*** Block opens ***

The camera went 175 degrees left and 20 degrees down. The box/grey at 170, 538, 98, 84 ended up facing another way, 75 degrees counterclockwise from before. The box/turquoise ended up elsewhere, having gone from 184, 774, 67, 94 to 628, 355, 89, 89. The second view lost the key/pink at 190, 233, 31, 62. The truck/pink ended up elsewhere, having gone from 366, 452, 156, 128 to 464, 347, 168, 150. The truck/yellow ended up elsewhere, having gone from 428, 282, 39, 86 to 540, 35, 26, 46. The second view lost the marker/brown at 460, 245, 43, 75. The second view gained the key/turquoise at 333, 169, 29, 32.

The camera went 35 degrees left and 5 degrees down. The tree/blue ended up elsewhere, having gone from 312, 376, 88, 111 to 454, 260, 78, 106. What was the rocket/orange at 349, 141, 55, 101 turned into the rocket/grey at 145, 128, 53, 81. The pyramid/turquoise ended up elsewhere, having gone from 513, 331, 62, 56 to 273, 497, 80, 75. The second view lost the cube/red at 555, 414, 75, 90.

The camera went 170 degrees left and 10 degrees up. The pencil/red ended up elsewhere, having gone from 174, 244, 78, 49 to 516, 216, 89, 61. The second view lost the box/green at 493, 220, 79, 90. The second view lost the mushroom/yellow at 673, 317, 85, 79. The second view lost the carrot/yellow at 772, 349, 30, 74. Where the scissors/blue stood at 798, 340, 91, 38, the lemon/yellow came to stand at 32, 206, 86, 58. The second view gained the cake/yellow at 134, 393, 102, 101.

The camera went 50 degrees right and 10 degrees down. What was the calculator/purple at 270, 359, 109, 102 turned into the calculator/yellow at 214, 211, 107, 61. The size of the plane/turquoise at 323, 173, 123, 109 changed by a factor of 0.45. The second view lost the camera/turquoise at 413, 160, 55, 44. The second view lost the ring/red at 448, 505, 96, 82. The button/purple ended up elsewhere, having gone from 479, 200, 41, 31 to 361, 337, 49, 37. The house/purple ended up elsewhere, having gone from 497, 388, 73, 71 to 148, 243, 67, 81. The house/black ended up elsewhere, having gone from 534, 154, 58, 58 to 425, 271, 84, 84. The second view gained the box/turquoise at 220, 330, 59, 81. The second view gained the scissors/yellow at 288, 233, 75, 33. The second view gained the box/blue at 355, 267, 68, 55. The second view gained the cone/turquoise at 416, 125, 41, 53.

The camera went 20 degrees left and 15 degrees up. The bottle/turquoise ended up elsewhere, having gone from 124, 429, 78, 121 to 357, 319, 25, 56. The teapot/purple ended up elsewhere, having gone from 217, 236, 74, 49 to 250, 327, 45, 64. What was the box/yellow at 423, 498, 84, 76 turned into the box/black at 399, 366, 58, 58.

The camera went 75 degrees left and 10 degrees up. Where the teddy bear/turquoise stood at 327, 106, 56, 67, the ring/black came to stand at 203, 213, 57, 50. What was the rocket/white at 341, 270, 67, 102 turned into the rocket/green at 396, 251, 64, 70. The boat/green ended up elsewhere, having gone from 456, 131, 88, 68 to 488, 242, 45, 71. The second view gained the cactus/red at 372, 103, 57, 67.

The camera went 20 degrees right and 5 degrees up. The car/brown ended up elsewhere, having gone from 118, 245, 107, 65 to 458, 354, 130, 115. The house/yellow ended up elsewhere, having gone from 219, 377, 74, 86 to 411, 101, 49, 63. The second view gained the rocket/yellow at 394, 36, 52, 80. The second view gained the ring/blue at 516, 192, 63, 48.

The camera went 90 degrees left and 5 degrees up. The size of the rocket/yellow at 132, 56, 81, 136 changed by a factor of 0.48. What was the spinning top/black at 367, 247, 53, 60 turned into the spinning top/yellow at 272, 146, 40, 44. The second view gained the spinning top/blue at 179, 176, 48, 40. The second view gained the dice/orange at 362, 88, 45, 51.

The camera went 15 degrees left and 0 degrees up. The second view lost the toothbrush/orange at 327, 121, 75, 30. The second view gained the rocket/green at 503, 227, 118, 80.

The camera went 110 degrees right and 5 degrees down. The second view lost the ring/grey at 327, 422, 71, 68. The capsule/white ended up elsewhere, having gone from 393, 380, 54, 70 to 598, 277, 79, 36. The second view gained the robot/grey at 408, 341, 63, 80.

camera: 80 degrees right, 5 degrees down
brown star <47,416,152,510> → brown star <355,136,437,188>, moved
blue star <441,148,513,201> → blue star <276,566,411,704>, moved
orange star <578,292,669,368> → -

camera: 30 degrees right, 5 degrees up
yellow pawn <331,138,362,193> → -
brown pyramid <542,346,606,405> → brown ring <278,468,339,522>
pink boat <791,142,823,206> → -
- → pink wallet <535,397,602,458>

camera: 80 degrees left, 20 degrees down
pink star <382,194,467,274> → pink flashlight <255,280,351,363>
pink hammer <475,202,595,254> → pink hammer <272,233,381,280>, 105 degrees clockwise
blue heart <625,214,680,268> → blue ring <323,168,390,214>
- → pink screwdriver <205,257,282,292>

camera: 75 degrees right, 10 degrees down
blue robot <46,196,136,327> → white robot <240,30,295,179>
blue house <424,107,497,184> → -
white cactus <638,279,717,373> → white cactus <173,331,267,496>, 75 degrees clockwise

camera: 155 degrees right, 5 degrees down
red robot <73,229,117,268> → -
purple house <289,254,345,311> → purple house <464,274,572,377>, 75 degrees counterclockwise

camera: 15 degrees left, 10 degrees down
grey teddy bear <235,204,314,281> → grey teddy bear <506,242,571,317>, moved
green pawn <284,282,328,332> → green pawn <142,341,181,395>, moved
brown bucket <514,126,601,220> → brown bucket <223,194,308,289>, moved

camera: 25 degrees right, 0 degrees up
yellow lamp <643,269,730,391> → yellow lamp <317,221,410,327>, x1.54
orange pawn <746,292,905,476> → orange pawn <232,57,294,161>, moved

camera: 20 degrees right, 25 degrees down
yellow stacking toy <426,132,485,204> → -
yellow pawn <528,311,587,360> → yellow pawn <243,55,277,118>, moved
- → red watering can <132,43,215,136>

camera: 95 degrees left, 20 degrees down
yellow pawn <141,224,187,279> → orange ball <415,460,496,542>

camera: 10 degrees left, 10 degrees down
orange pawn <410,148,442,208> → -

*** Block closes ***

» ACTIVITY
The entire set of entries, and nothing else, should be set down exactly.

» RESULT BELOW
The camera went 175 degrees left and 20 degrees down. The box/grey at 170, 538, 98, 84 ended up facing another way, 75 degrees counterclockwise from before. The box/turquoise ended up elsewhere, having gone from 184, 774, 67, 94 to 628, 355, 89, 89. The second view lost the key/pink at 190, 233, 31, 62. The truck/pink ended up elsewhere, having gone from 366, 452, 156, 128 to 464, 347, 168, 150. The truck/yellow ended up elsewhere, having gone from 428, 282, 39, 86 to 540, 35, 26, 46. The second view lost the marker/brown at 460, 245, 43, 75. The second view gained the key/turquoise at 333, 169, 29, 32.

The camera went 35 degrees left and 5 degrees down. The tree/blue ended up elsewhere, having gone from 312, 376, 88, 111 to 454, 260, 78, 106. What was the rocket/orange at 349, 141, 55, 101 turned into the rocket/grey at 145, 128, 53, 81. The pyramid/turquoise ended up elsewhere, having gone from 513, 331, 62, 56 to 273, 497, 80, 75. The second view lost the cube/red at 555, 414, 75, 90.

The camera went 170 degrees left and 10 degrees up. The pencil/red ended up elsewhere, having gone from 174, 244, 78, 49 to 516, 216, 89, 61. The second view lost the box/green at 493, 220, 79, 90. The second view lost the mushroom/yellow at 673, 317, 85, 79. The second view lost the carrot/yellow at 772, 349, 30, 74. Where the scissors/blue stood at 798, 340, 91, 38, the lemon/yellow came to stand at 32, 206, 86, 58. The second view gained the cake/yellow at 134, 393, 102, 101.

The camera went 50 degrees right and 10 degrees down. What was the calculator/purple at 270, 359, 109, 102 turned into the calculator/yellow at 214, 211, 107, 61. The size of the plane/turquoise at 323, 173, 123, 109 changed by a factor of 0.45. The second view lost the camera/turquoise at 413, 160, 55, 44. The second view lost the ring/red at 448, 505, 96, 82. The button/purple ended up elsewhere, having gone from 479, 200, 41, 31 to 361, 337, 49, 37. The house/purple ended up elsewhere, having gone from 497, 388, 73, 71 to 148, 243, 67, 81. The house/black ended up elsewhere, having gone from 534, 154, 58, 58 to 425, 271, 84, 84. The second view gained the box/turquoise at 220, 330, 59, 81. The second view gained the scissors/yellow at 288, 233, 75, 33. The second view gained the box/blue at 355, 267, 68, 55. The second view gained the cone/turquoise at 416, 125, 41, 53.

The camera went 20 degrees left and 15 degrees up. The bottle/turquoise ended up elsewhere, having gone from 124, 429, 78, 121 to 357, 319, 25, 56. The teapot/purple ended up elsewhere, having gone from 217, 236, 74, 49 to 250, 327, 45, 64. What was the box/yellow at 423, 498, 84, 76 turned into the box/black at 399, 366, 58, 58.

The camera went 75 degrees left and 10 degrees up. Where the teddy bear/turquoise stood at 327, 106, 56, 67, the ring/black came to stand at 203, 213, 57, 50. What was the rocket/white at 341, 270, 67, 102 turned into the rocket/green at 396, 251, 64, 70. The boat/green ended up elsewhere, having gone from 456, 131, 88, 68 to 488, 242, 45, 71. The second view gained the cactus/red at 372, 103, 57, 67.

The camera went 20 degrees right and 5 degrees up. The car/brown ended up elsewhere, having gone from 118, 245, 107, 65 to 458, 354, 130, 115. The house/yellow ended up elsewhere, having gone from 219, 377, 74, 86 to 411, 101, 49, 63. The second view gained the rocket/yellow at 394, 36, 52, 80. The second view gained the ring/blue at 516, 192, 63, 48.

The camera went 90 degrees left and 5 degrees up. The size of the rocket/yellow at 132, 56, 81, 136 changed by a factor of 0.48. What was the spinning top/black at 367, 247, 53, 60 turned into the spinning top/yellow at 272, 146, 40, 44. The second view gained the spinning top/blue at 179, 176, 48, 40. The second view gained the dice/orange at 362, 88, 45, 51.

The camera went 15 degrees left and 0 degrees up. The second view lost the toothbrush/orange at 327, 121, 75, 30. The second view gained the rocket/green at 503, 227, 118, 80.

The camera went 110 degrees right and 5 degrees down. The second view lost the ring/grey at 327, 422, 71, 68. The capsule/white ended up elsewhere, having gone from 393, 380, 54, 70 to 598, 277, 79, 36. The second view gained the robot/grey at 408, 341, 63, 80.

camera: 80 degrees right, 5 degrees down
brown star <47,416,152,510> → brown star <355,136,437,188>, moved
blue star <441,148,513,201> → blue star <276,566,411,704>, moved
orange star <578,292,669,368> → -

camera: 30 degrees right, 5 degrees up
yellow pawn <331,138,362,193> → -
brown pyramid <542,346,606,405> → brown ring <278,468,339,522>
pink boat <791,142,823,206> → -
- → pink wallet <535,397,602,458>

camera: 80 degrees left, 20 degrees down
pink star <382,194,467,274> → pink flashlight <255,280,351,363>
pink hammer <475,202,595,254> → pink hammer <272,233,381,280>, 105 degrees clockwise
blue heart <625,214,680,268> → blue ring <323,168,390,214>
- → pink screwdriver <205,257,282,292>

camera: 75 degrees right, 10 degrees down
blue robot <46,196,136,327> → white robot <240,30,295,179>
blue house <424,107,497,184> → -
white cactus <638,279,717,373> → white cactus <173,331,267,496>, 75 degrees clockwise

camera: 155 degrees right, 5 degrees down
red robot <73,229,117,268> → -
purple house <289,254,345,311> → purple house <464,274,572,377>, 75 degrees counterclockwise

camera: 15 degrees left, 10 degrees down
grey teddy bear <235,204,314,281> → grey teddy bear <506,242,571,317>, moved
green pawn <284,282,328,332> → green pawn <142,341,181,395>, moved
brown bucket <514,126,601,220> → brown bucket <223,194,308,289>, moved

camera: 25 degrees right, 0 degrees up
yellow lamp <643,269,730,391> → yellow lamp <317,221,410,327>, x1.54
orange pawn <746,292,905,476> → orange pawn <232,57,294,161>, moved

camera: 20 degrees right, 25 degrees down
yellow stacking toy <426,132,485,204> → -
yellow pawn <528,311,587,360> → yellow pawn <243,55,277,118>, moved
- → red watering can <132,43,215,136>

camera: 95 degrees left, 20 degrees down
yellow pawn <141,224,187,279> → orange ball <415,460,496,542>

camera: 10 degrees left, 10 degrees down
orange pawn <410,148,442,208> → -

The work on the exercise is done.